# Exercise
How many lines in this data contain the string "pink"? Reply with the number only.
Provided records section start
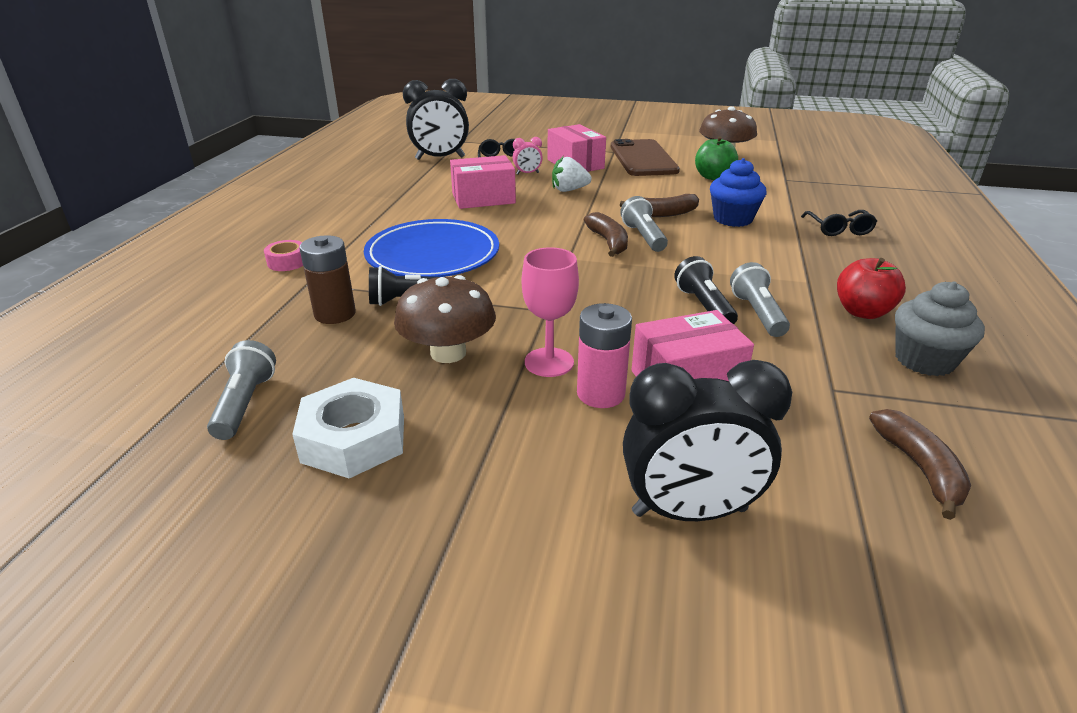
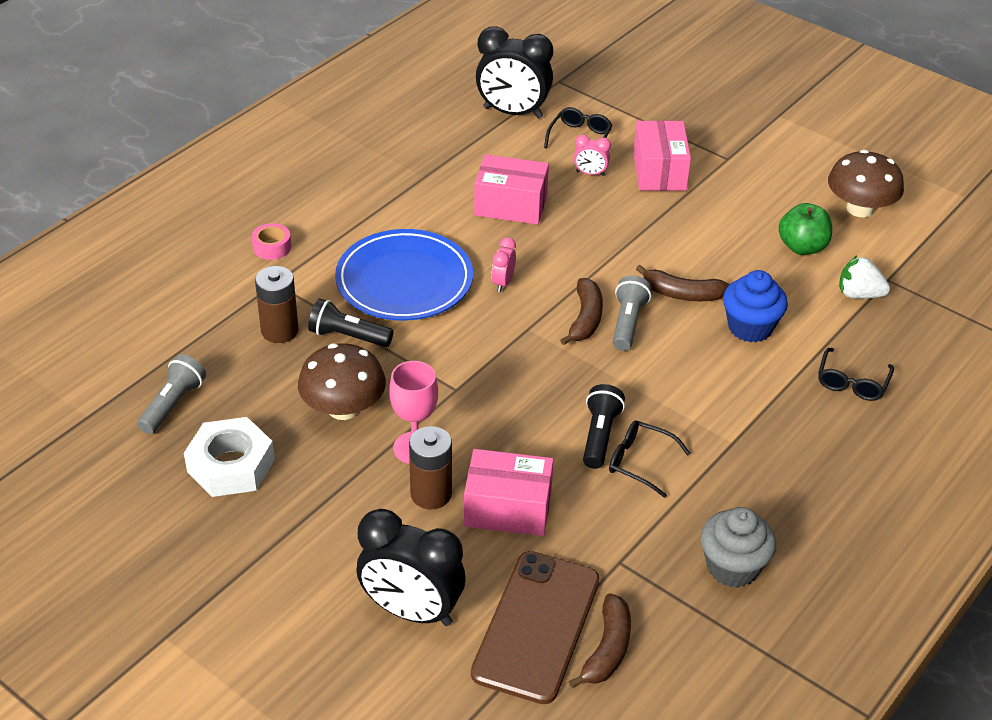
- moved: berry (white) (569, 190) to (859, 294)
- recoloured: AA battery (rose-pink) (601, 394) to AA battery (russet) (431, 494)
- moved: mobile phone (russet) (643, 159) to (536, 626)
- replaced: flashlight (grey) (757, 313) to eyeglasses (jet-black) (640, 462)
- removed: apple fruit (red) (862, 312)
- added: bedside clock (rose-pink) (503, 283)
Provided records section end
# Response to this exercise
2